Aim of the exercise: The word "minus" occurs in some of the lines below; copy each of those lines.
### Listed entries ###
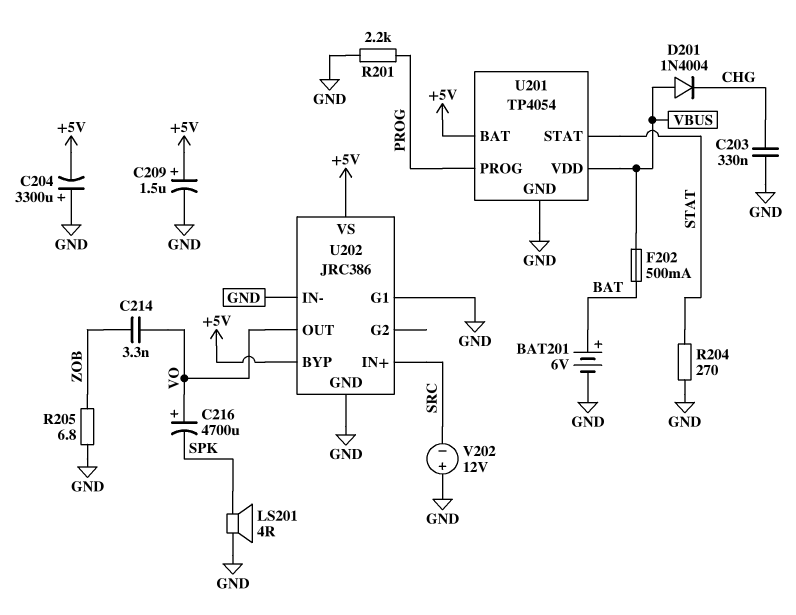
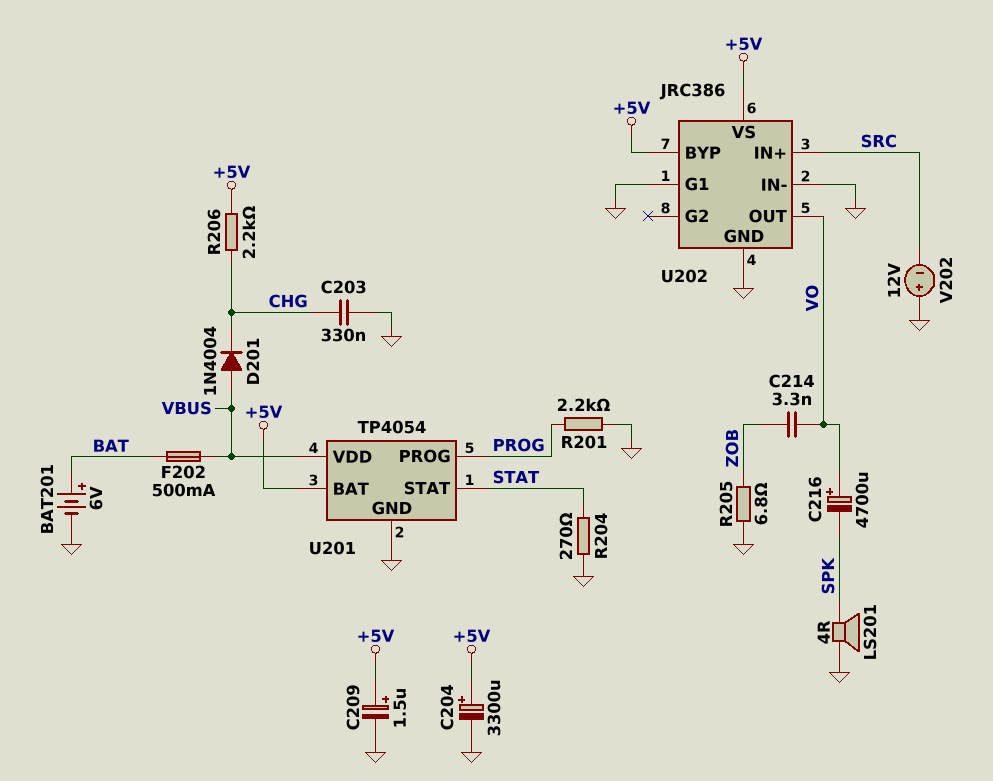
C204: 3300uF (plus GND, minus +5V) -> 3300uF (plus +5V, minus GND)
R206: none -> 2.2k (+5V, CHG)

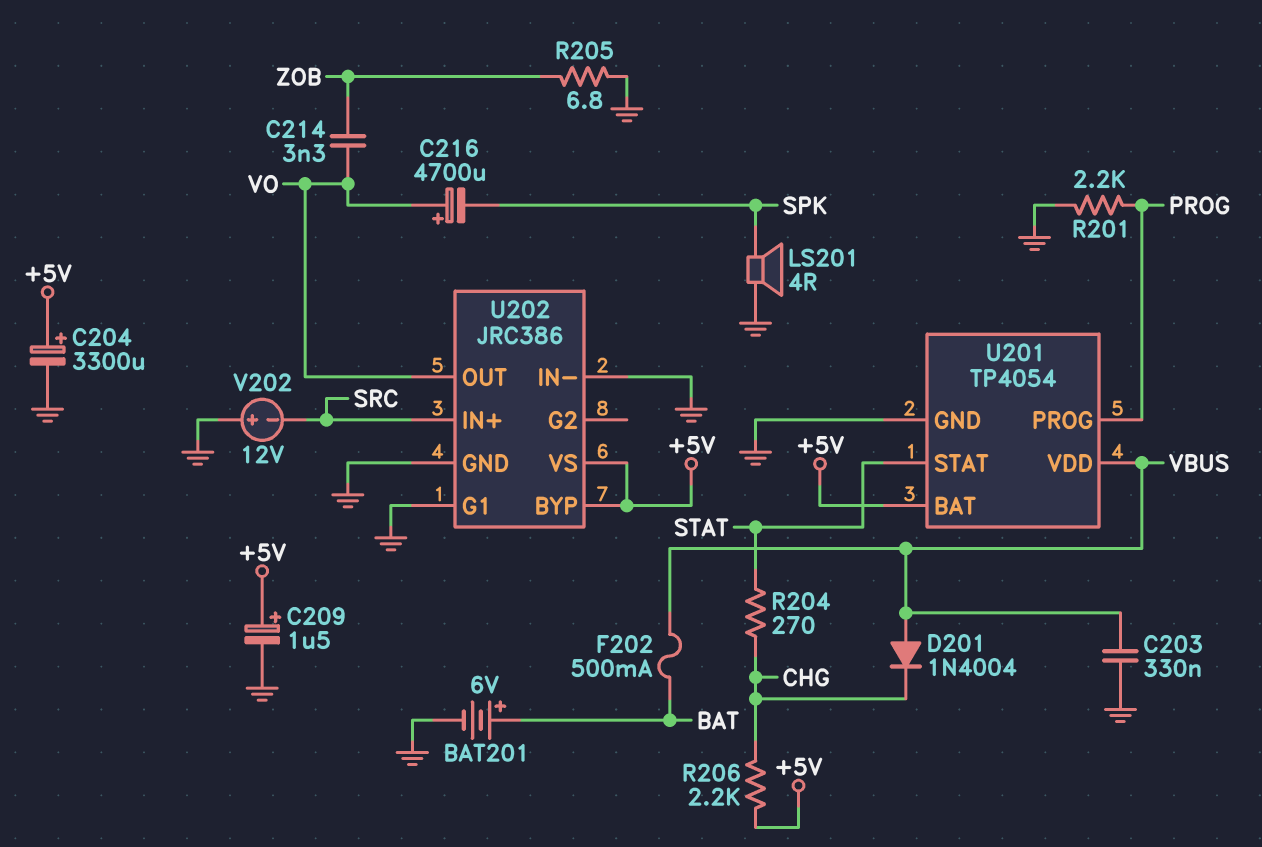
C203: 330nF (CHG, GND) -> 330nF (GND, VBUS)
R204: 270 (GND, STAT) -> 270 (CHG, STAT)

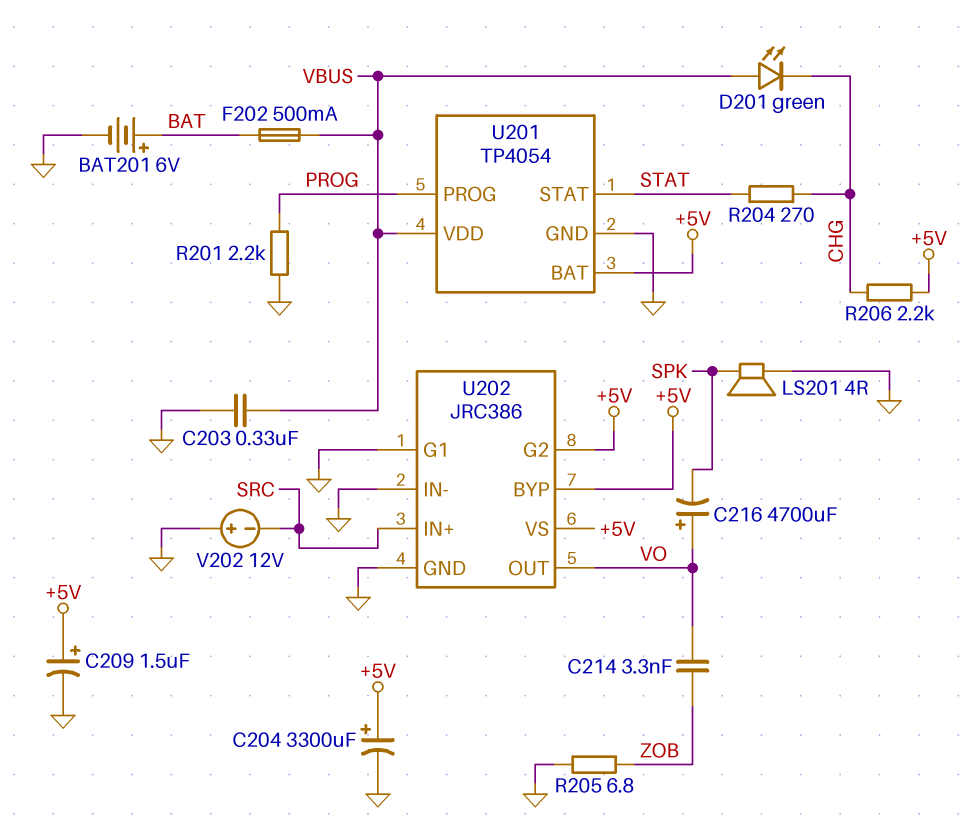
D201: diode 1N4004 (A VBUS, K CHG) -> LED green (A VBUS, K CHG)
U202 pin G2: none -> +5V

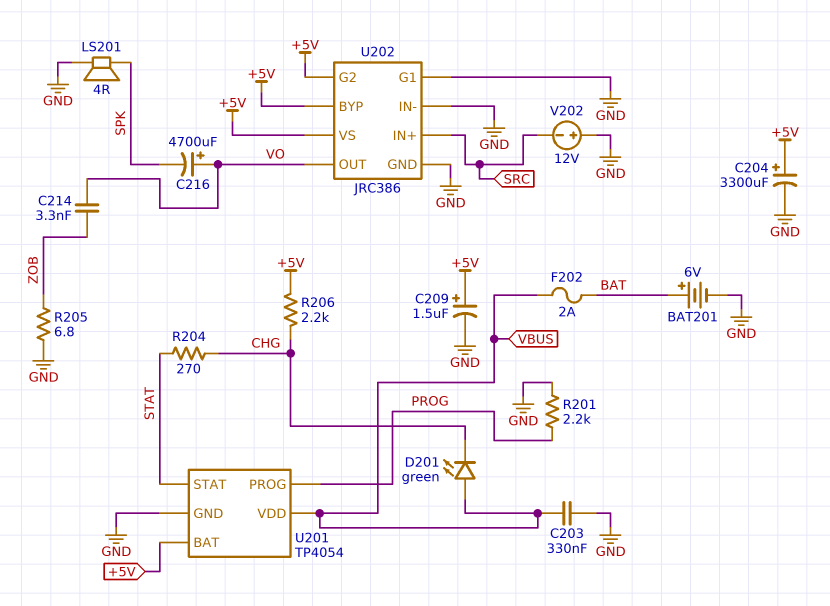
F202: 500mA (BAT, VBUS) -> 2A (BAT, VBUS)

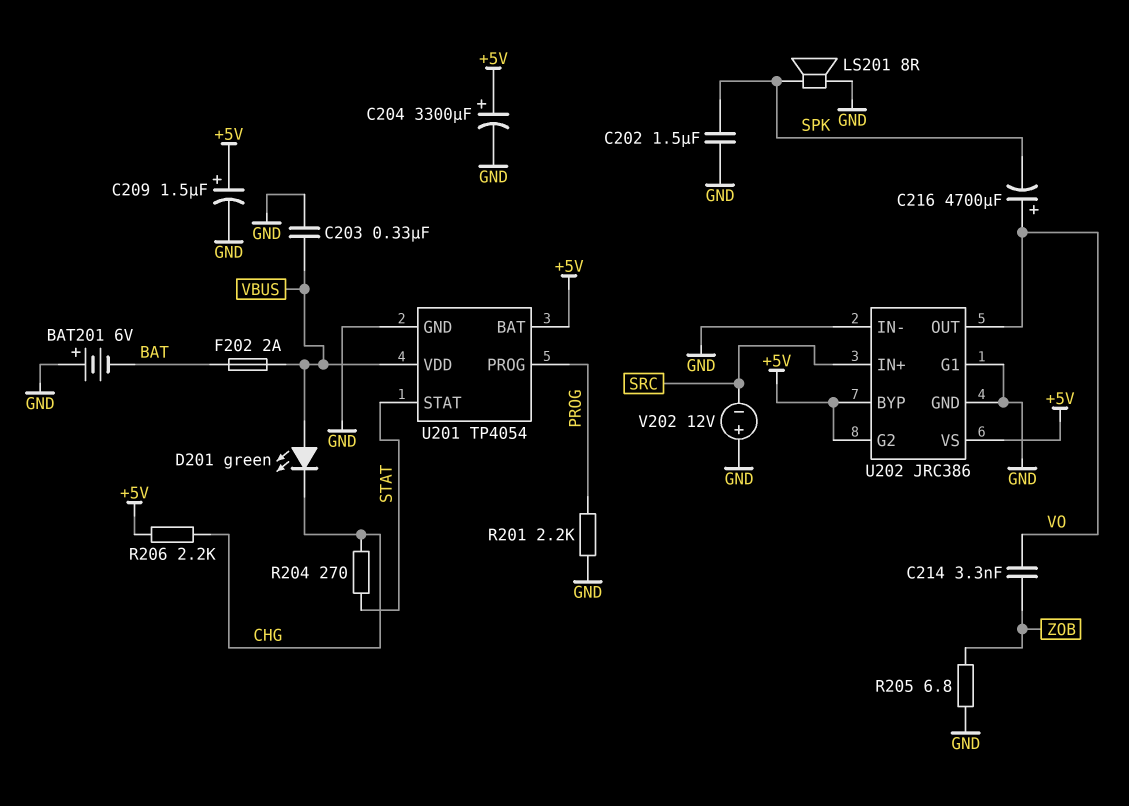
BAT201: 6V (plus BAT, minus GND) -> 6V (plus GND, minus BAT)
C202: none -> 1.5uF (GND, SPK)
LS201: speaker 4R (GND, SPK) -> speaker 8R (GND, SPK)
###
Result for this exercise:
C204: 3300uF (plus GND, minus +5V) -> 3300uF (plus +5V, minus GND)
BAT201: 6V (plus BAT, minus GND) -> 6V (plus GND, minus BAT)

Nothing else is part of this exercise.